Collected data:
>>>>

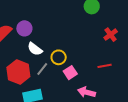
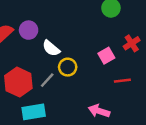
white semicircle: (35, 49) -> (51, 48), moved
pink square: (70, 73) -> (106, 56), moved

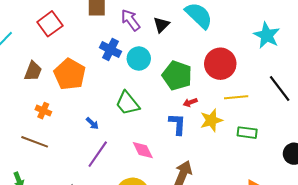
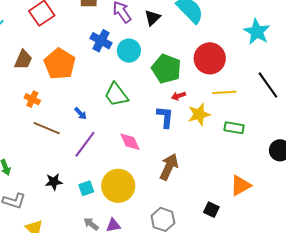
brown line: (35, 142) -> (47, 128), moved

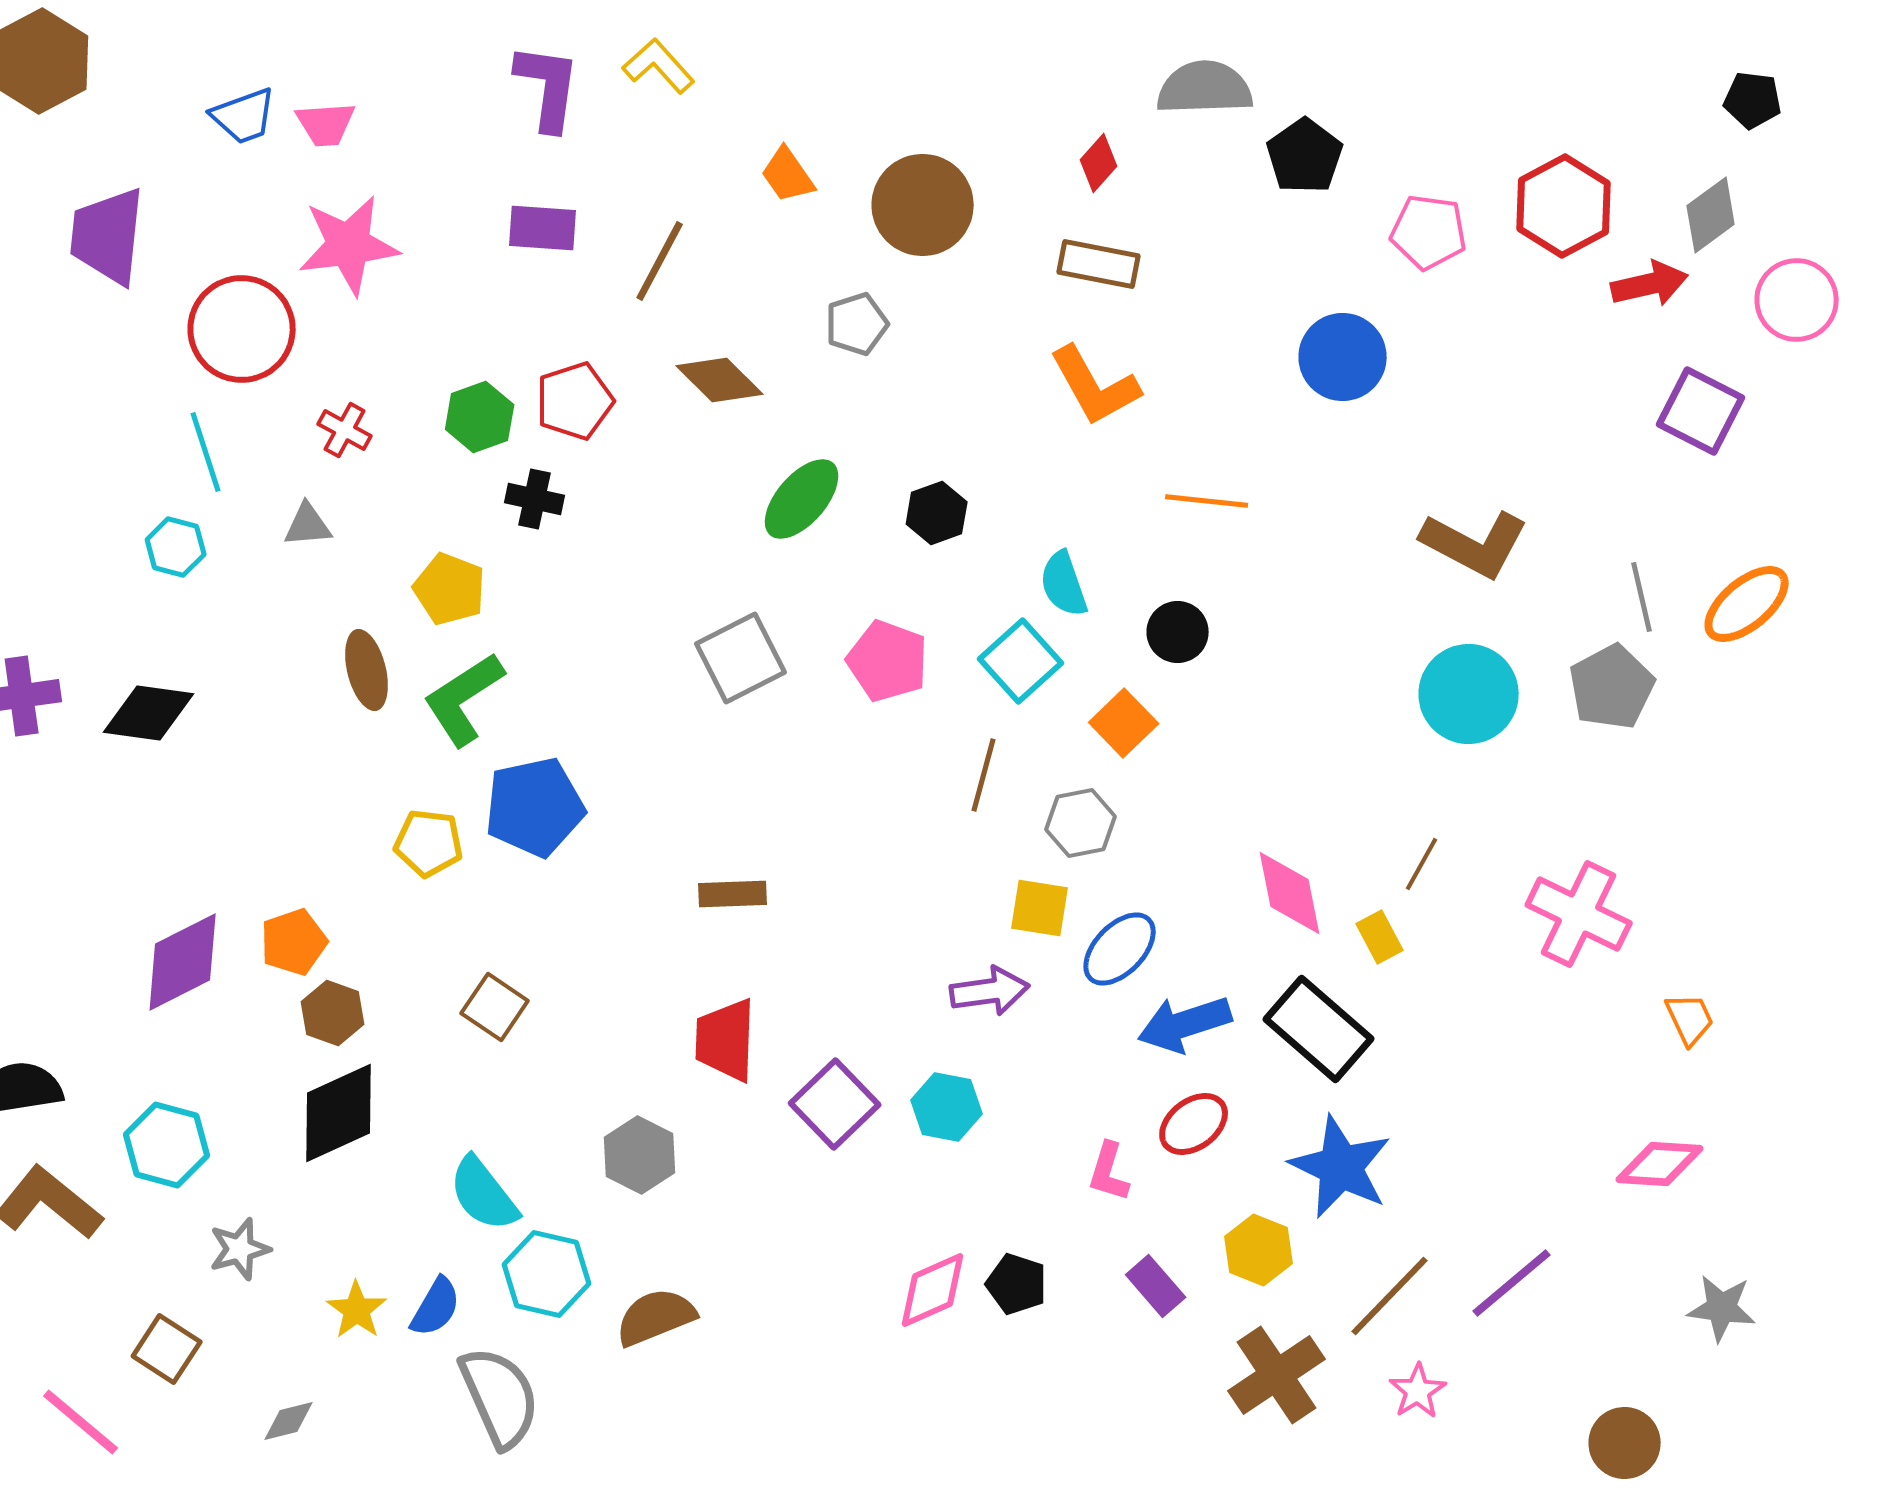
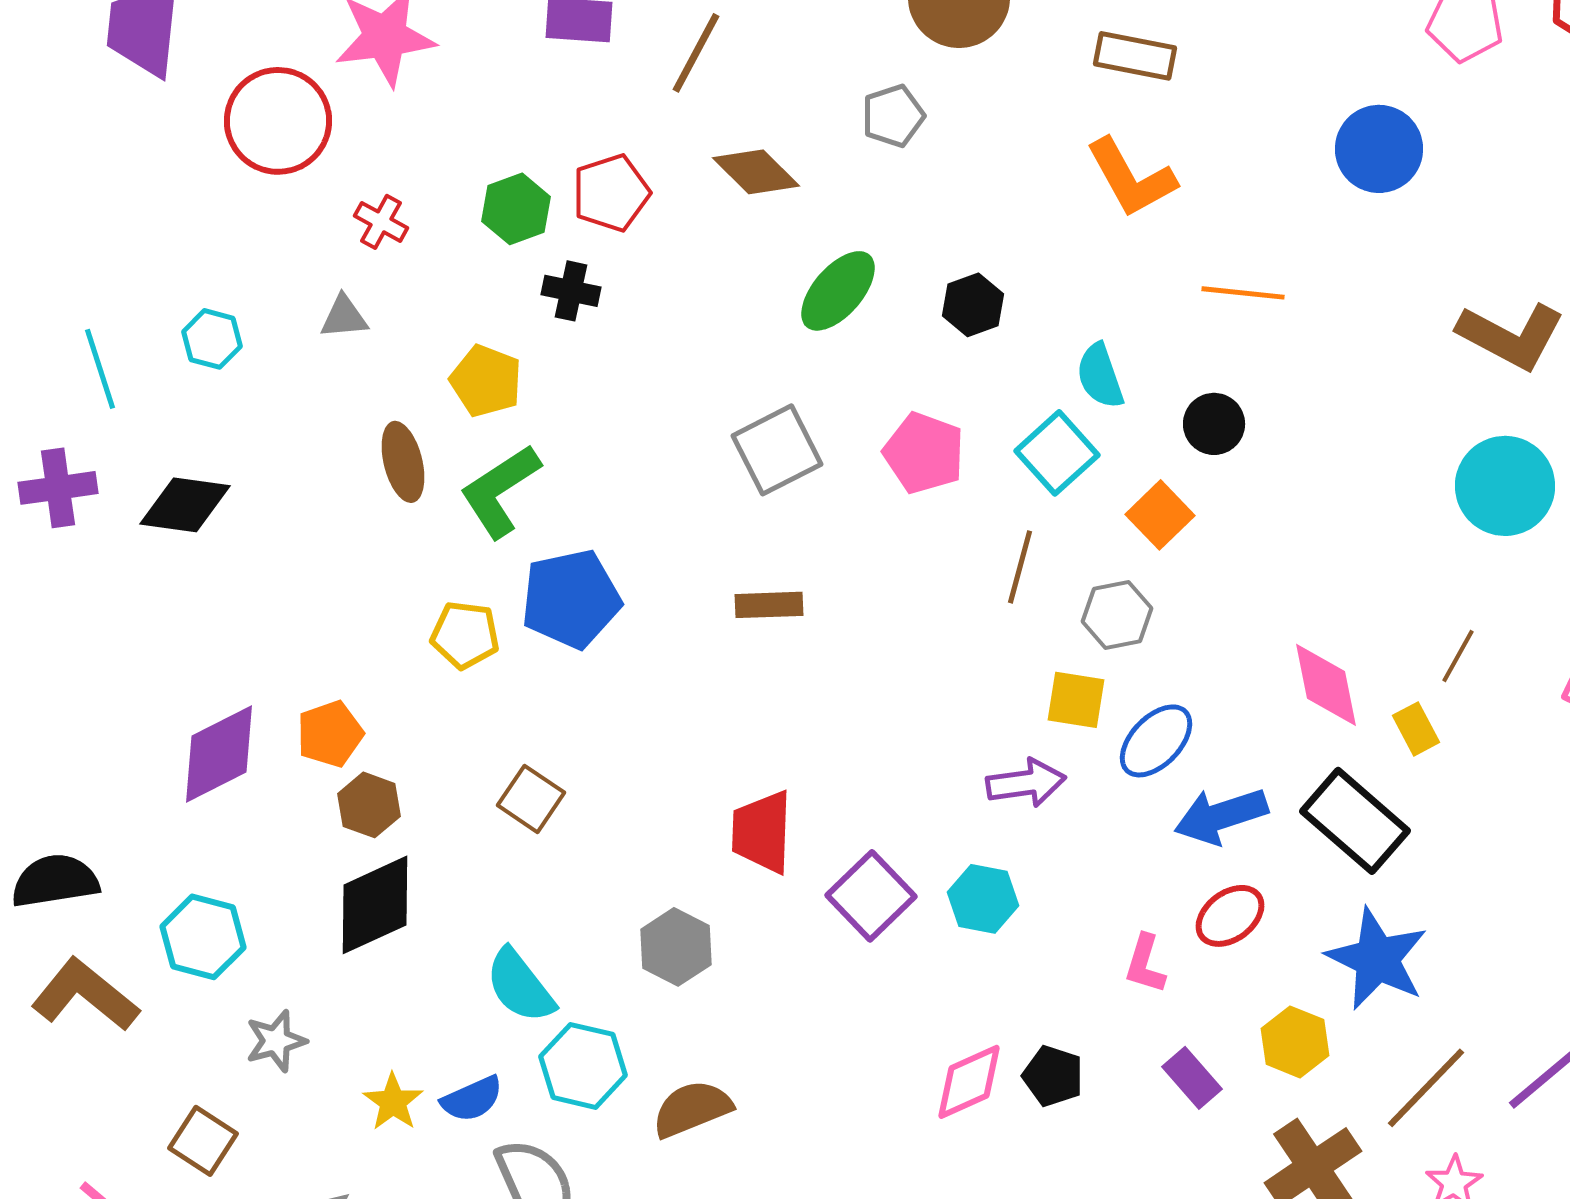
cyan line: (206, 452) -> (100, 369), moved
brown rectangle: (733, 894) -> (769, 605), moved
blue semicircle: (436, 1307) -> (472, 1099), turned 36

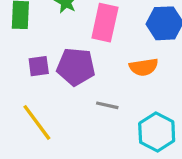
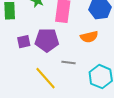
yellow line: (37, 122) -> (46, 78), moved

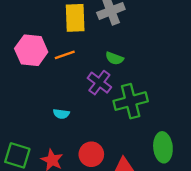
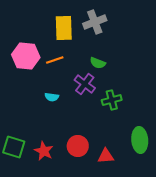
green cross: (131, 101) -> (112, 100), size x0.7
cyan semicircle: (61, 114) -> (52, 97), moved

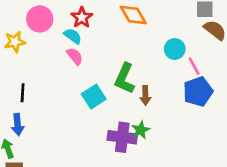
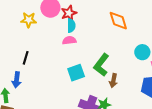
red star: (82, 17) -> (69, 13), moved
cyan semicircle: (73, 36) -> (71, 26), turned 40
pink semicircle: (75, 56) -> (69, 40), turned -72

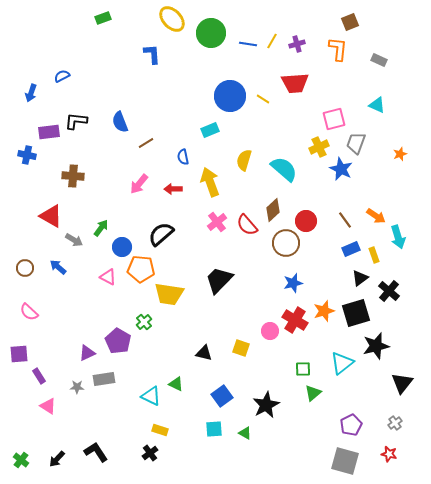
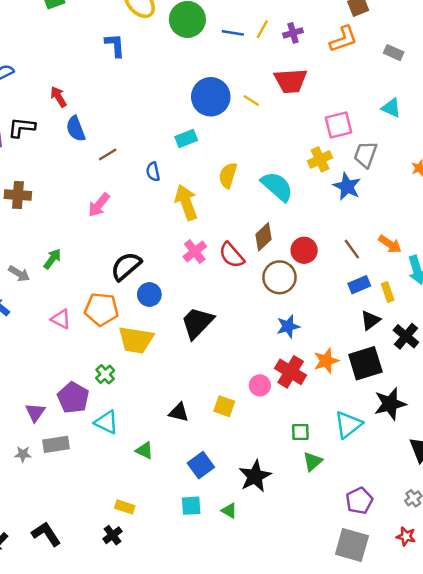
orange L-shape: (338, 49) -> (343, 39), turned 65
red arrow: (173, 189) -> (58, 97), moved, turned 60
blue circle: (122, 247) -> (149, 294), moved
purple triangle: (87, 353) -> (35, 412), turned -30
cyan triangle: (151, 396) -> (106, 422), moved

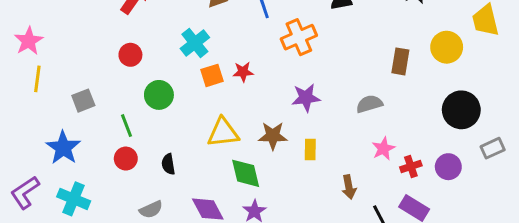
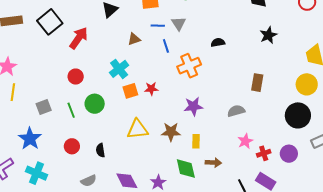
yellow circle: (447, 47) -> (307, 84), moved
green line: (127, 126) -> (71, 110), moved
green diamond: (246, 173) -> (186, 168), moved
brown arrow: (349, 187) -> (213, 163), moved, turned -77

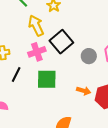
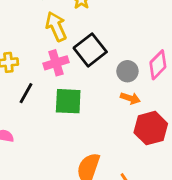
orange arrow: (84, 91) -> (130, 98), moved

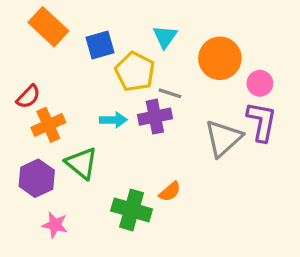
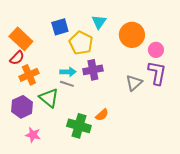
orange rectangle: (48, 27) -> (21, 39), moved
gray line: (170, 93) -> (67, 84), moved
gray triangle: (223, 138) -> (134, 83), size x0.7

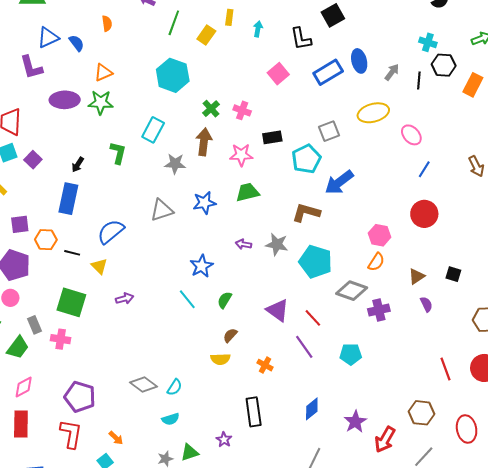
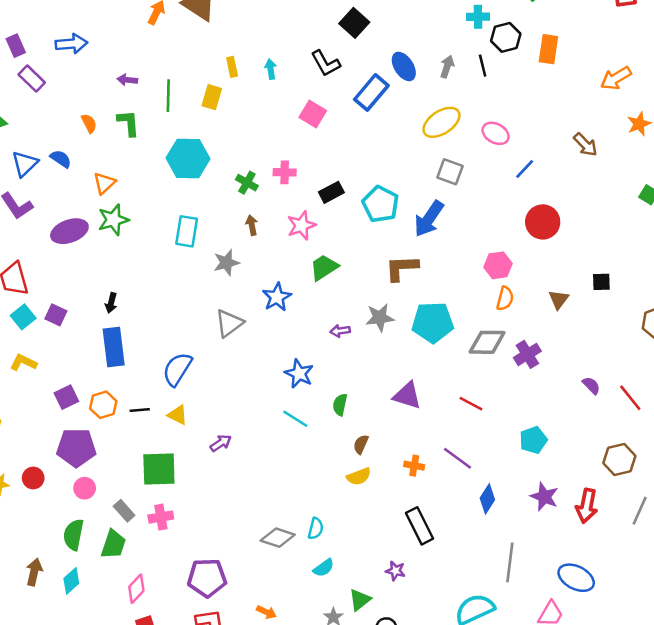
gray square: (329, 131) -> (450, 172), moved, turned -30
brown arrow: (204, 142) -> (252, 225), size x0.6
green L-shape: (118, 153) -> (128, 123), moved
blue line: (424, 169) -> (525, 169), turned 30
purple semicircle: (426, 304) -> (591, 385), moved
red line: (313, 318) -> (471, 404), moved
purple line: (304, 347) -> (457, 458), moved
cyan pentagon: (351, 354) -> (533, 440), moved

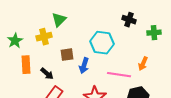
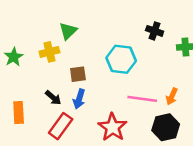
orange arrow: (143, 64) -> (172, 96), moved
orange rectangle: (26, 65) -> (19, 112), moved
blue arrow: (84, 66) -> (79, 99), moved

<<<<

TASK OBJECTIVE:
Scan the records above for the string "turned", then select every line that holds it.

ANSWER BOX:
blue semicircle: (436, 1307) -> (472, 1099), turned 36
cyan semicircle: (73, 36) -> (71, 26), turned 40
pink semicircle: (75, 56) -> (69, 40), turned -72
orange L-shape: (338, 49) -> (343, 39), turned 65
red arrow: (173, 189) -> (58, 97), moved, turned 60
purple triangle: (87, 353) -> (35, 412), turned -30
brown arrow: (349, 187) -> (213, 163), moved, turned -77
gray square: (329, 131) -> (450, 172), moved, turned -30
blue line: (424, 169) -> (525, 169), turned 30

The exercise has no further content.